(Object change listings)
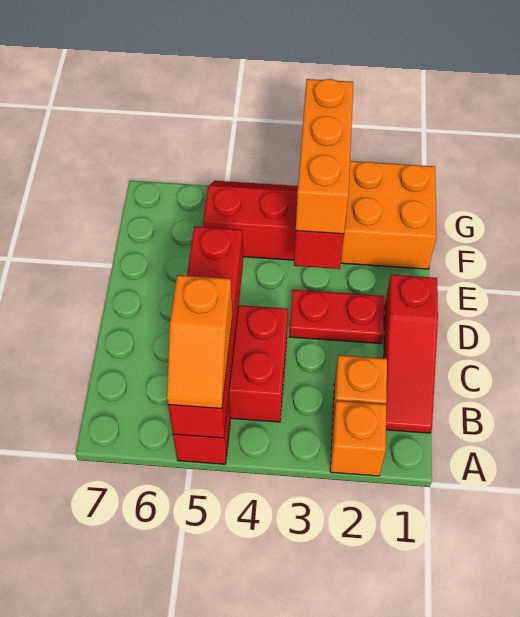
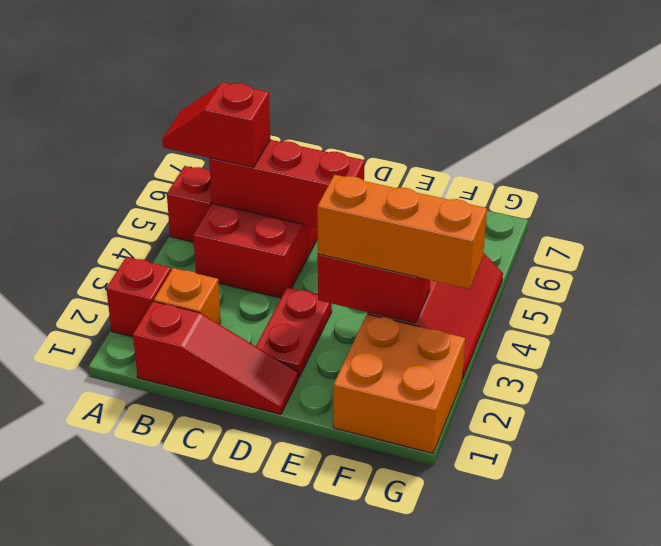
orange brick A2 level 1 -> red brick A2 level 1
red brick A5:D5 level 2 -> red brick B5:D5 level 2
orange slope A5:B5 level 3 top B -> red slope A5:B5 level 3 top B
red slope B1:D1 level 1 top D -> red slope B1:D1 level 1 top B

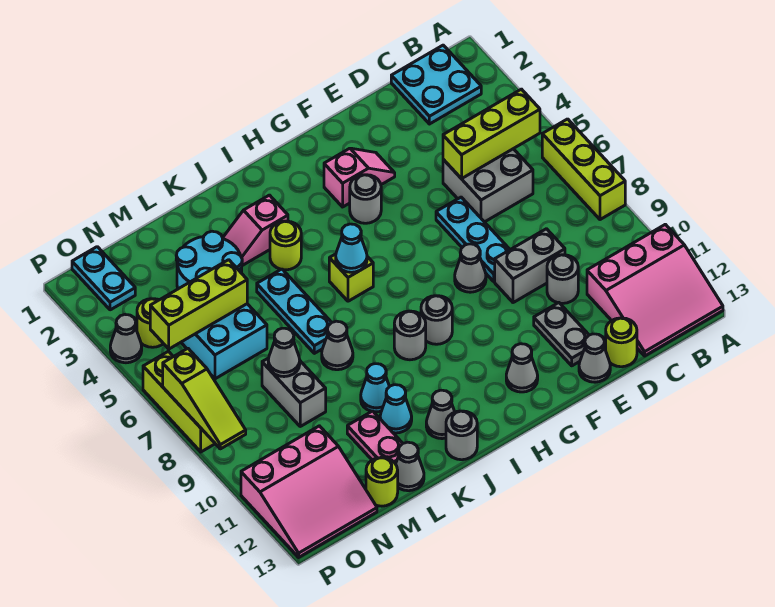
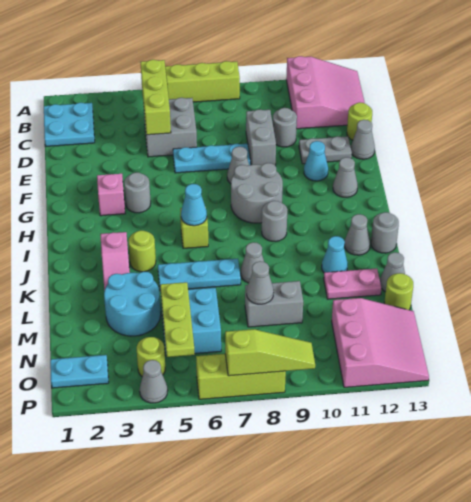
grey round brick H9 level 1 -> grey round brick G8:H9 level 1
cyan cone K10 level 1 -> cyan cone F11 level 1
lime brick M5:O5 level 2 -> lime plate M5:O5 level 2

DIRECTIONS FOR THIS TASK: Repeat the data above exactly, but not the pictures.

RESPONSE:
orange brick A2 level 1 -> red brick A2 level 1
red brick A5:D5 level 2 -> red brick B5:D5 level 2
orange slope A5:B5 level 3 top B -> red slope A5:B5 level 3 top B
red slope B1:D1 level 1 top D -> red slope B1:D1 level 1 top B

grey round brick H9 level 1 -> grey round brick G8:H9 level 1
cyan cone K10 level 1 -> cyan cone F11 level 1
lime brick M5:O5 level 2 -> lime plate M5:O5 level 2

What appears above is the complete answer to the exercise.